### INSTRUCTIONS TO FOLLOW
Below are the records; return every line from the one that contains "none -> turquoise pot [528,193,643,298]" to the last, exactly, skipping the pictures.
PROVIDED INFORMATION Start Marker
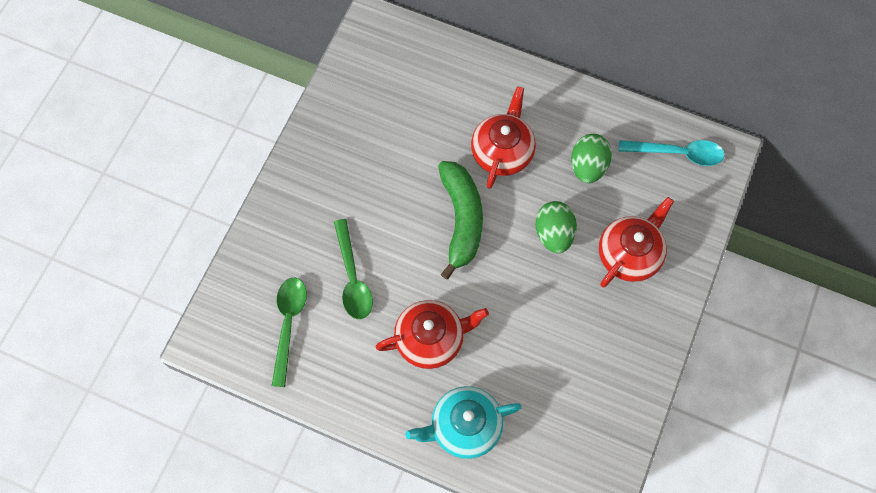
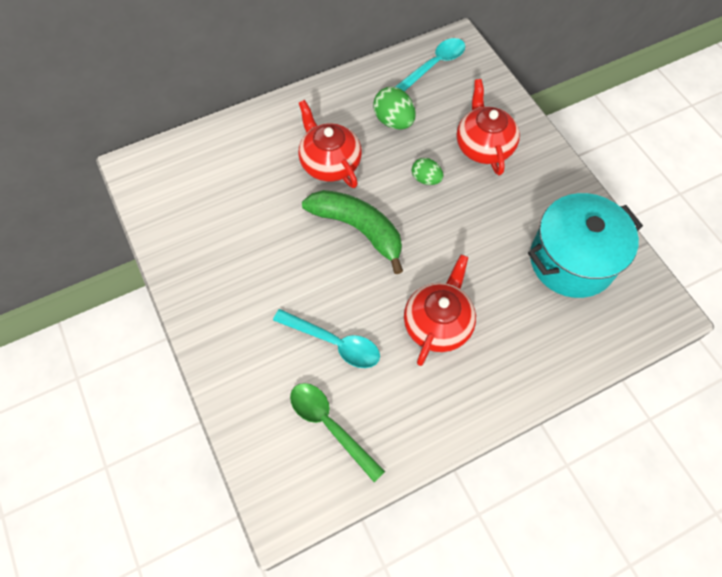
camera: 50 degrees left, 5 degrees down
green spoon [334,219,373,319] -> turquoise spoon [273,309,380,368]
turquoise teapot [406,386,522,459] -> none
green egg [535,201,577,253] -> green egg [412,158,443,185], size x0.65
none -> turquoise pot [528,193,643,298]

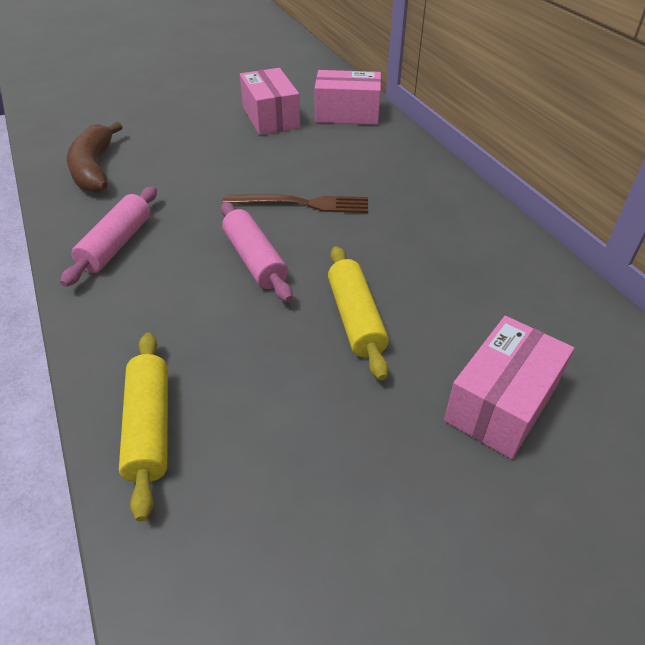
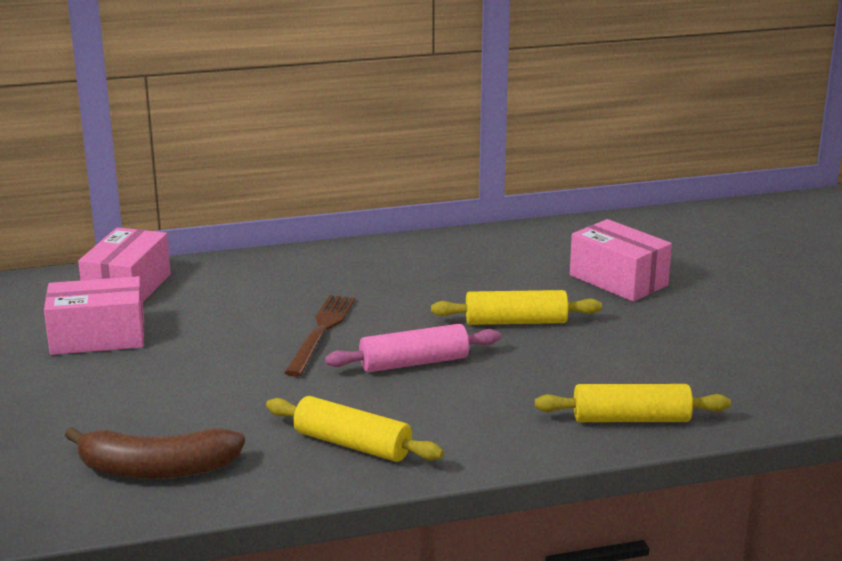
camera: 80 degrees left, 20 degrees down
pink rolling pin [60,186,157,287] -> yellow rolling pin [266,396,444,462]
PROVIDED INFORMATION End Marker
### RESPONSE FOR THIS EXERCISE
none -> turquoise pot [528,193,643,298]

camera: 80 degrees left, 20 degrees down
pink rolling pin [60,186,157,287] -> yellow rolling pin [266,396,444,462]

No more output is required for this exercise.